Exercise instructions:
Begin at the line below that has "TOF2 pin GND: 3V3 -> GND". Stop after the line that has "TOF2 pin SCL: VN -> D27", repeating each line exactly and leaving out the pictures.

Data supplied:
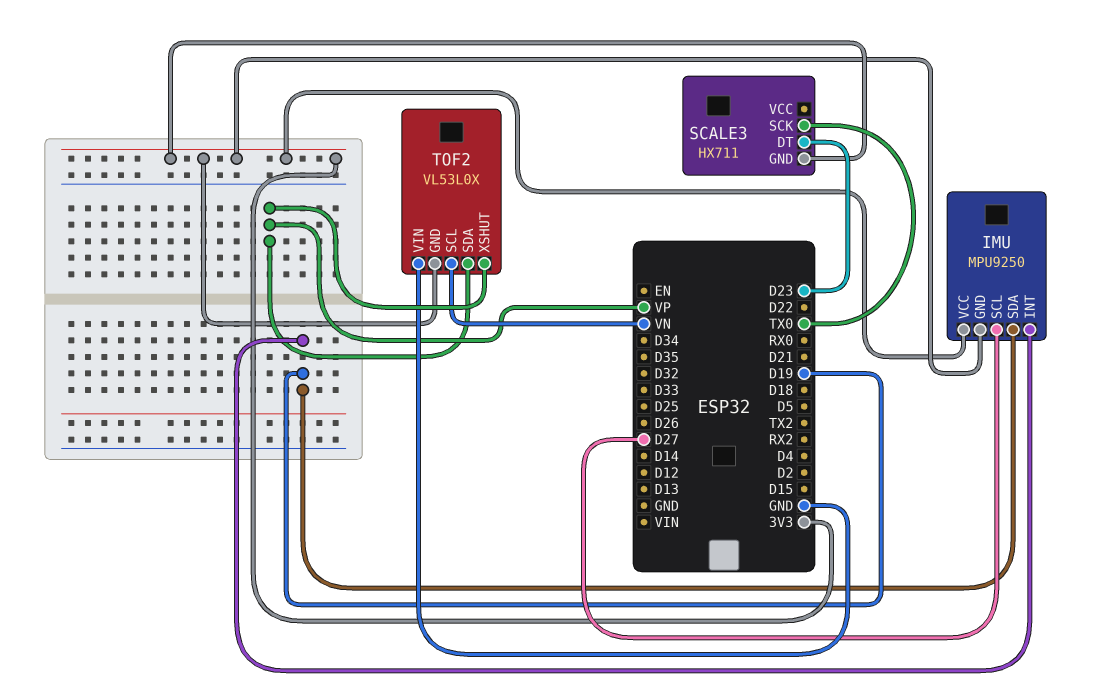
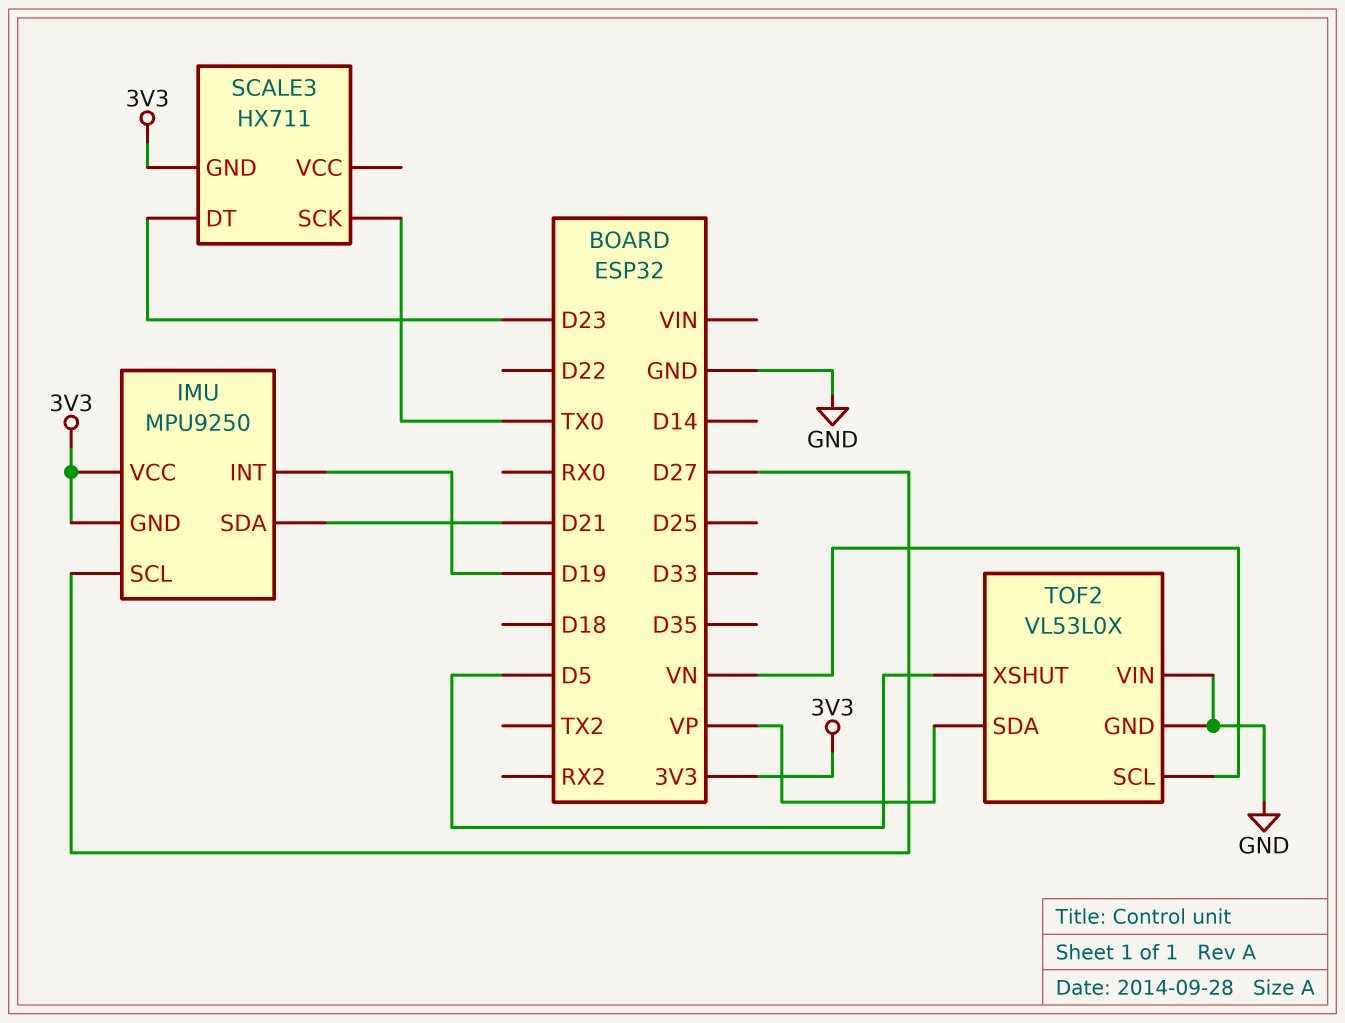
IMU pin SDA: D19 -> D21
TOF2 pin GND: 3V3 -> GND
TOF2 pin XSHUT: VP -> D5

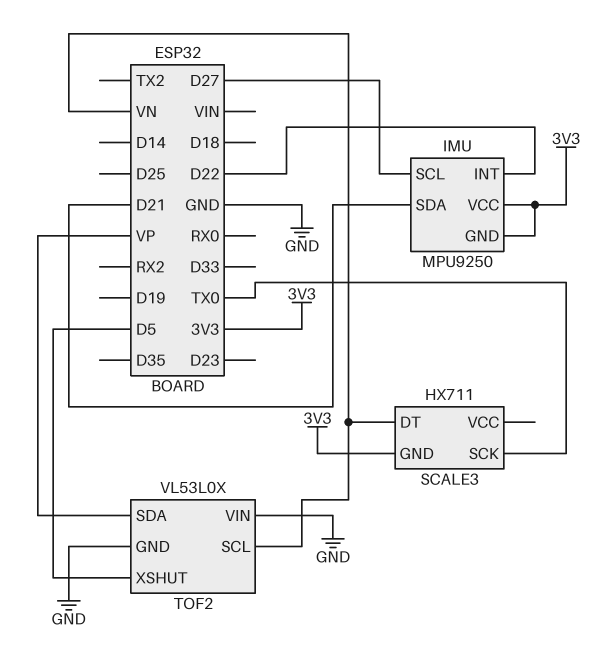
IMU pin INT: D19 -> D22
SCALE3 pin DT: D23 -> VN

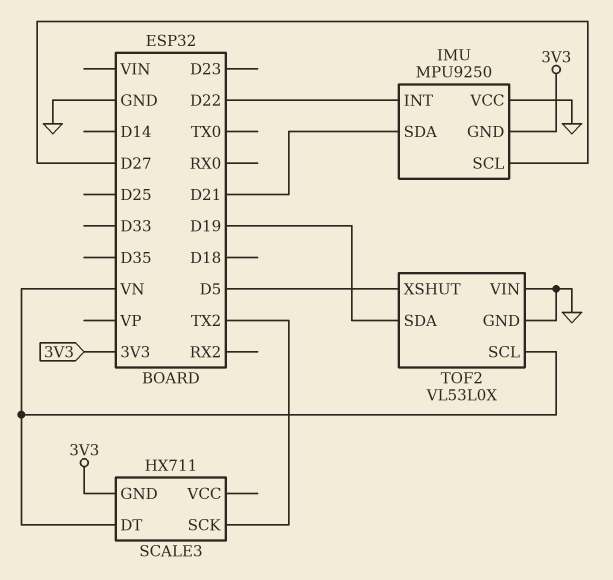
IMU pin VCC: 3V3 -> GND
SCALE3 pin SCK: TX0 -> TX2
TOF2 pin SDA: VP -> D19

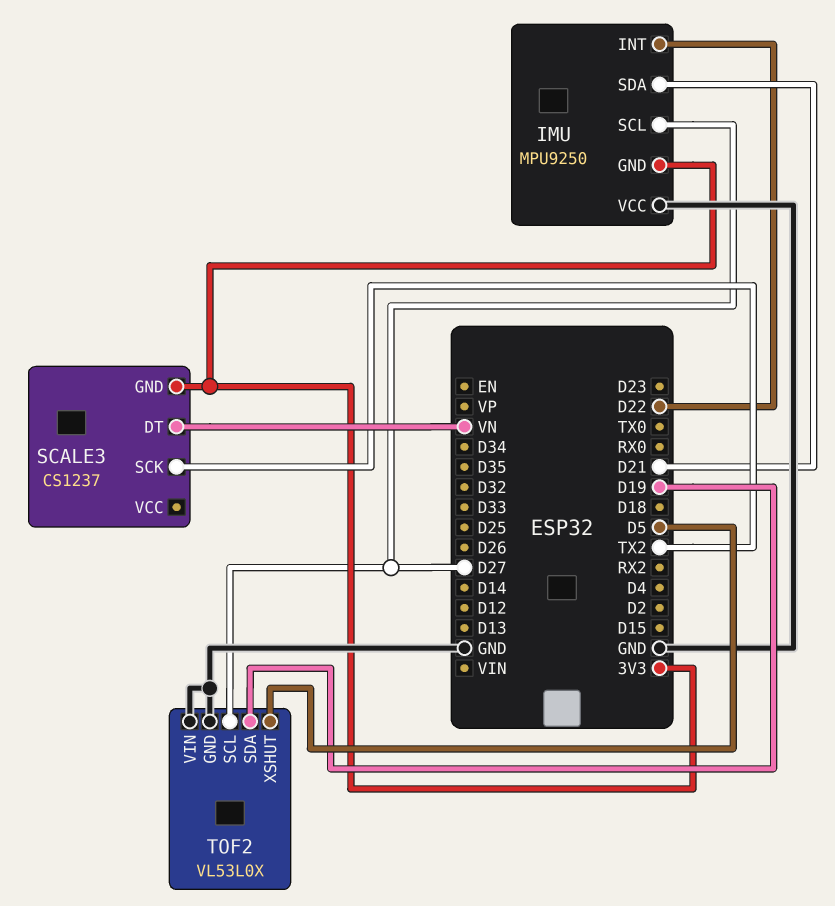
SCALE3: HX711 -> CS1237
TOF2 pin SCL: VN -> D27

--

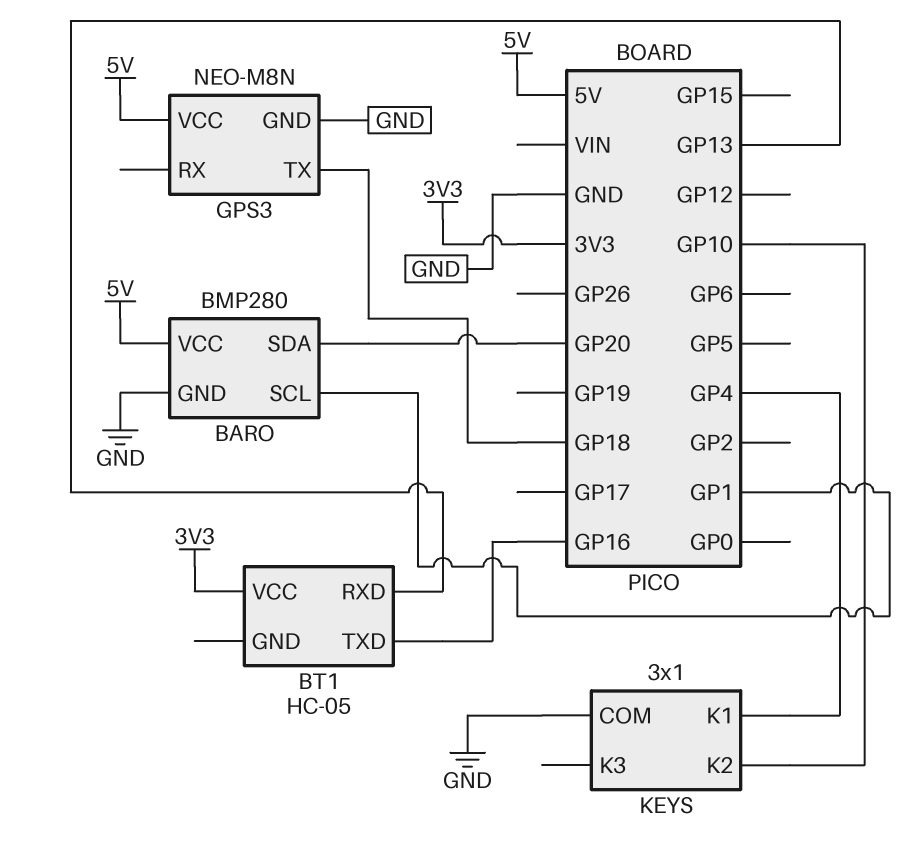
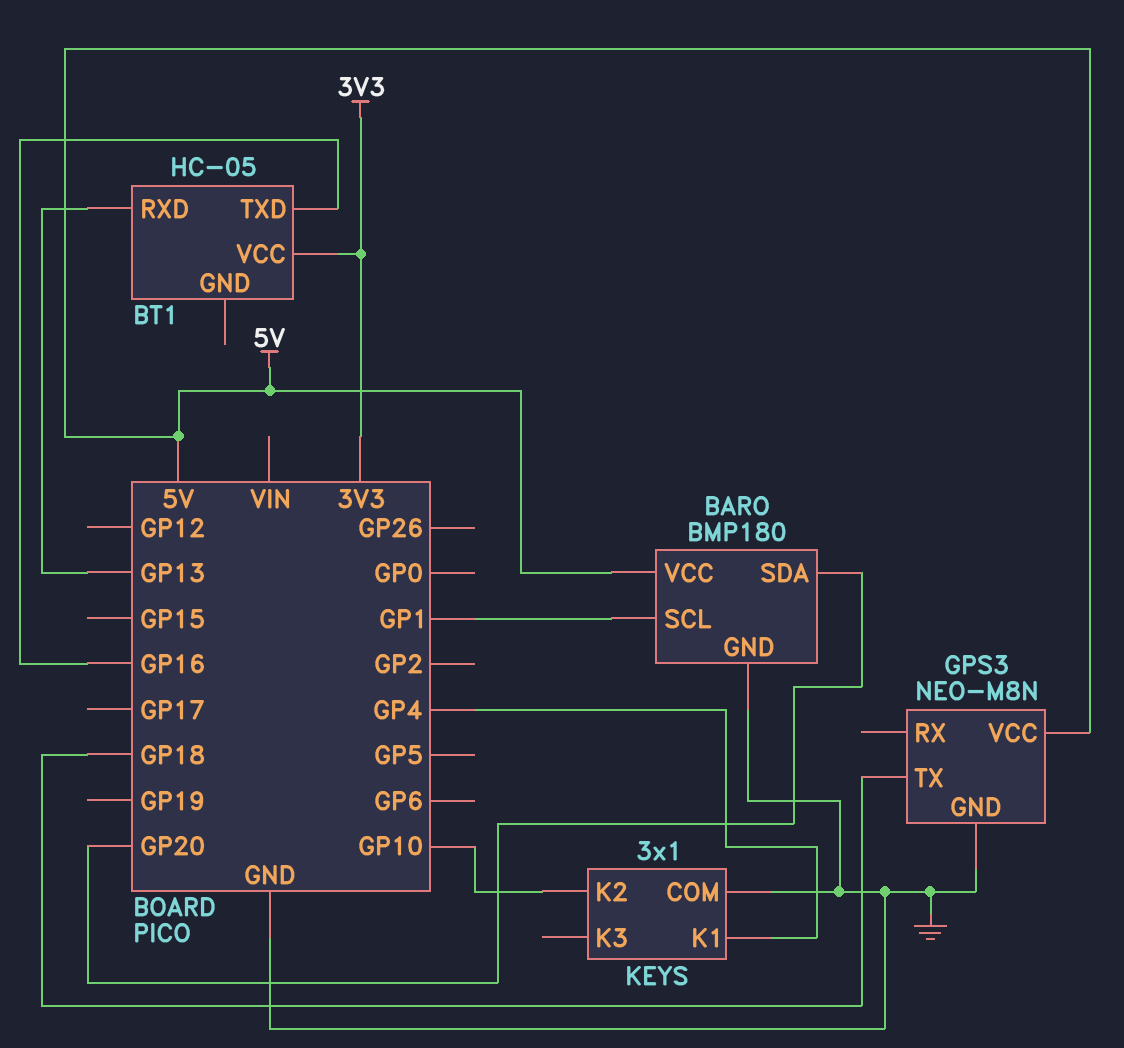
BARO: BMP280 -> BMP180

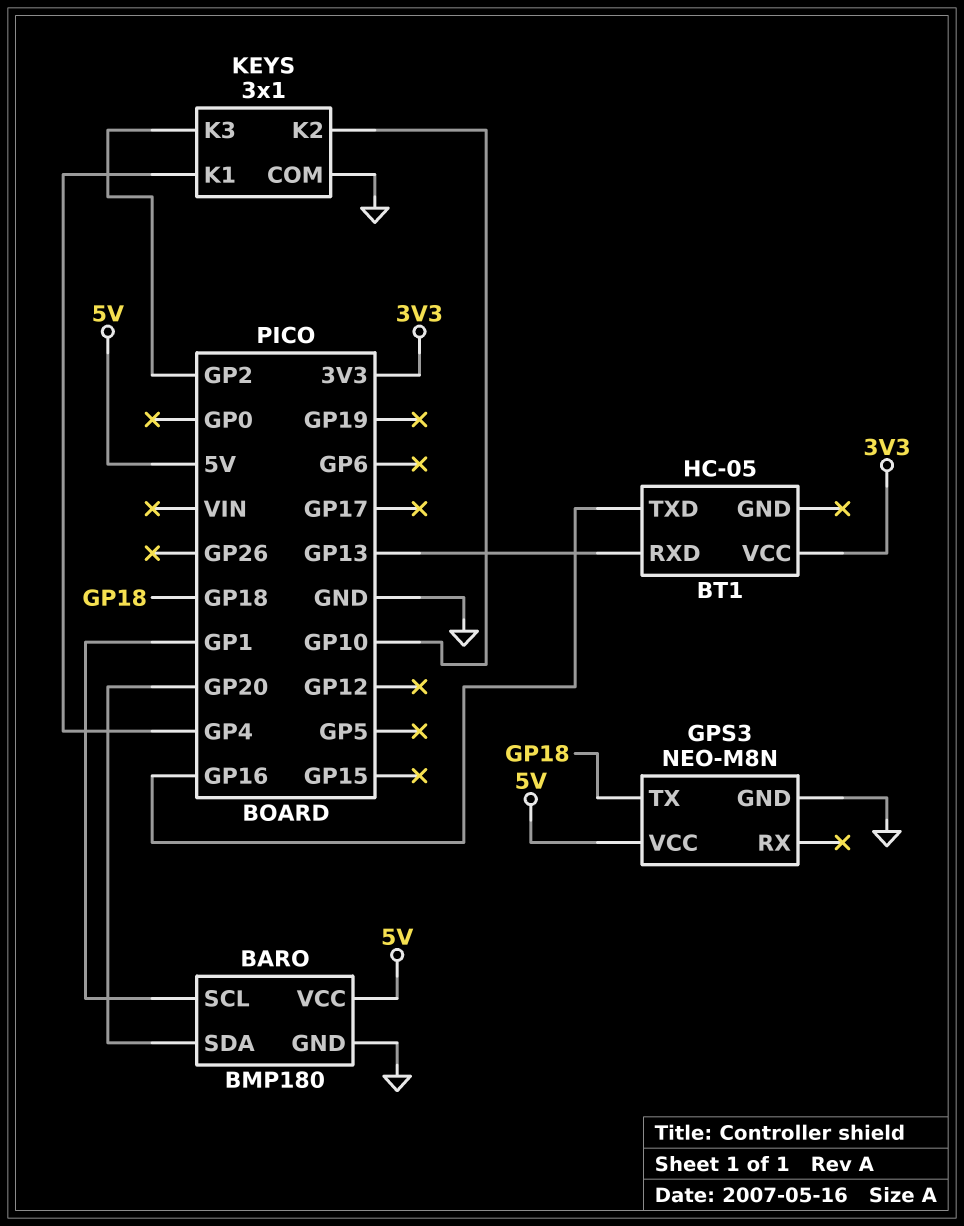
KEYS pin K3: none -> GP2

Your response:
TOF2 pin GND: 3V3 -> GND
TOF2 pin XSHUT: VP -> D5

IMU pin INT: D19 -> D22
SCALE3 pin DT: D23 -> VN

IMU pin VCC: 3V3 -> GND
SCALE3 pin SCK: TX0 -> TX2
TOF2 pin SDA: VP -> D19

SCALE3: HX711 -> CS1237
TOF2 pin SCL: VN -> D27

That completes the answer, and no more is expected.